*Your instructions*. Every entry that follows must be written out exactly, apart from its pictures.

*** Opening of Entries shown ***

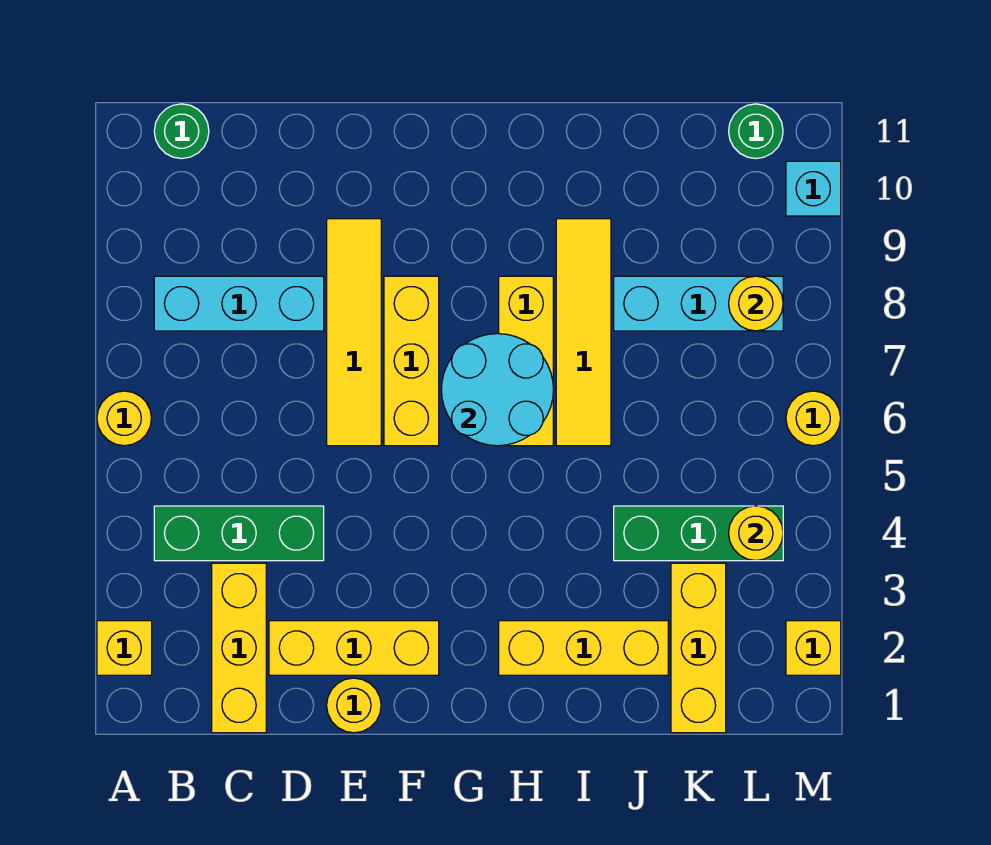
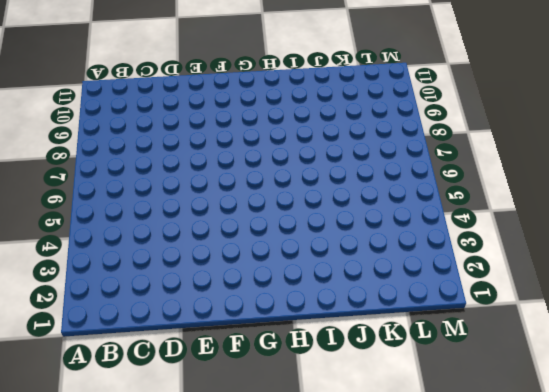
none -> yellow brick A2 level 1
none -> yellow round brick A6 level 1
none -> green brick B4:D4 level 1

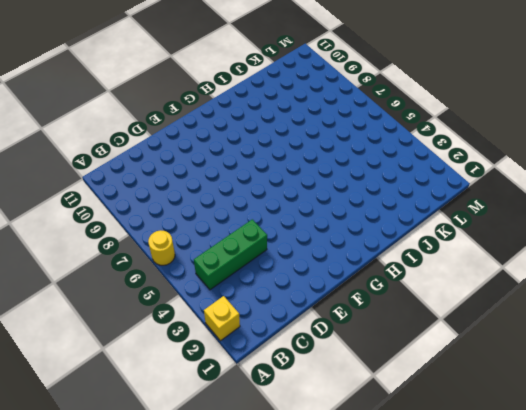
none -> cyan brick B8:D8 level 1
none -> green round brick B11 level 1
none -> yellow brick C1:C3 level 1

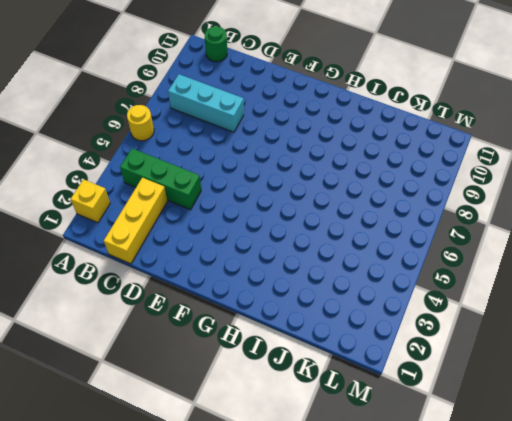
none -> yellow brick D2:F2 level 1
none -> yellow round brick E1 level 1
none -> yellow tile E6:E9 level 1

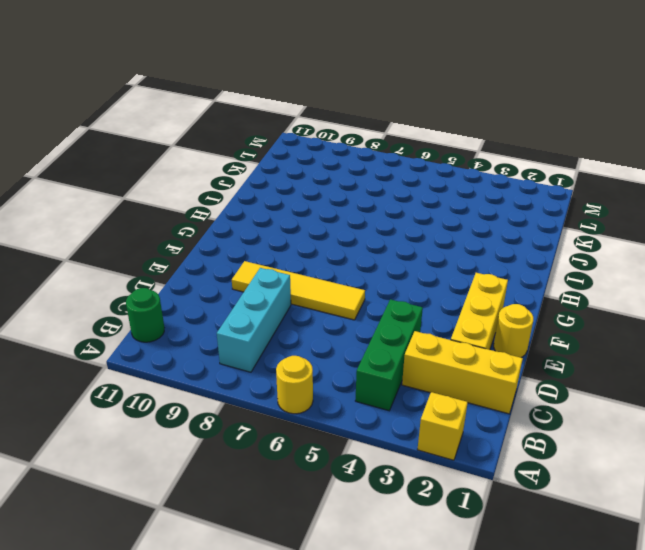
none -> yellow brick F6:F8 level 1
none -> yellow brick H2:J2 level 1
none -> yellow brick H6:H8 level 1

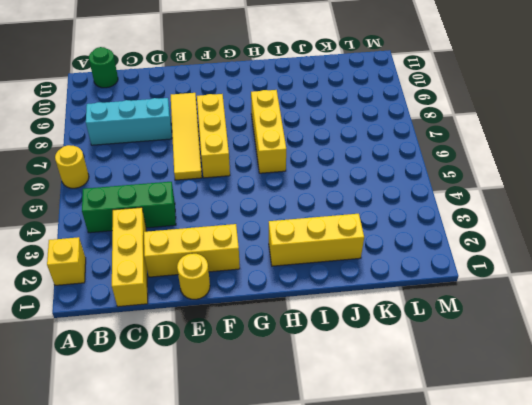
none -> yellow tile I6:I9 level 1
none -> green brick J4:L4 level 1
none -> cyan brick J8:L8 level 1

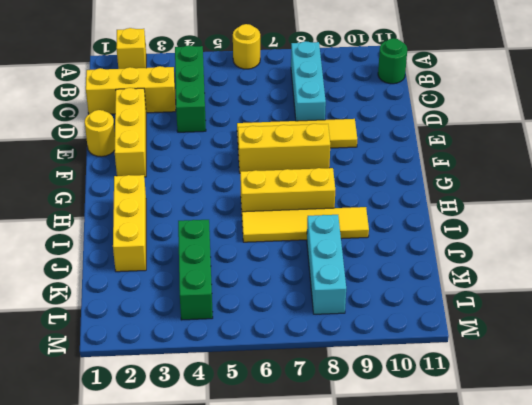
none -> yellow brick K1:K3 level 1
none -> green round brick L11 level 1
none -> yellow brick M2 level 1

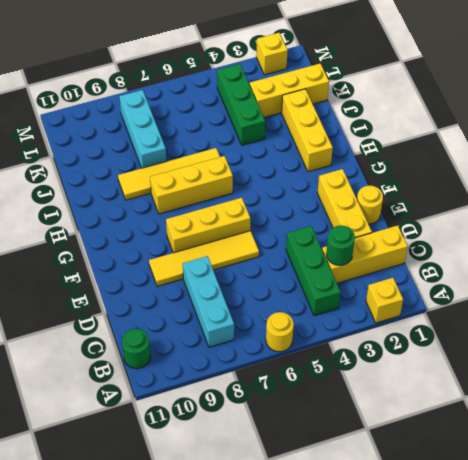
green round brick C3 level 2 -> green round brick L11 level 1
none -> yellow round brick M6 level 1
none -> cyan brick M10 level 1
none -> cyan round brick G6:H7 level 2

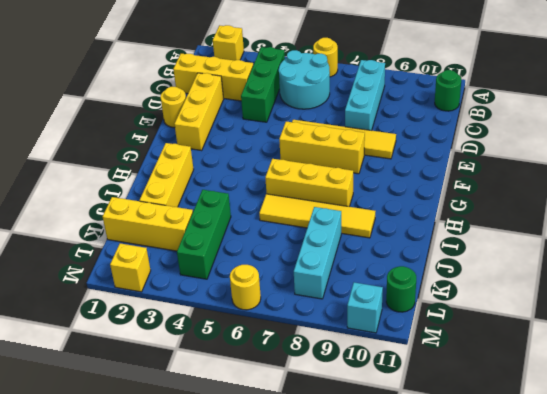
cyan round brick B5:C6 level 1 -> cyan round brick G6:H7 level 2
none -> yellow round brick L4 level 2
none -> yellow round brick L8 level 2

*** Close of Entries shown ***

*Task solution*.
none -> yellow brick A2 level 1
none -> yellow round brick A6 level 1
none -> green brick B4:D4 level 1

none -> cyan brick B8:D8 level 1
none -> green round brick B11 level 1
none -> yellow brick C1:C3 level 1

none -> yellow brick D2:F2 level 1
none -> yellow round brick E1 level 1
none -> yellow tile E6:E9 level 1

none -> yellow brick F6:F8 level 1
none -> yellow brick H2:J2 level 1
none -> yellow brick H6:H8 level 1

none -> yellow tile I6:I9 level 1
none -> green brick J4:L4 level 1
none -> cyan brick J8:L8 level 1

none -> yellow brick K1:K3 level 1
none -> green round brick L11 level 1
none -> yellow brick M2 level 1

green round brick C3 level 2 -> green round brick L11 level 1
none -> yellow round brick M6 level 1
none -> cyan brick M10 level 1
none -> cyan round brick G6:H7 level 2

cyan round brick B5:C6 level 1 -> cyan round brick G6:H7 level 2
none -> yellow round brick L4 level 2
none -> yellow round brick L8 level 2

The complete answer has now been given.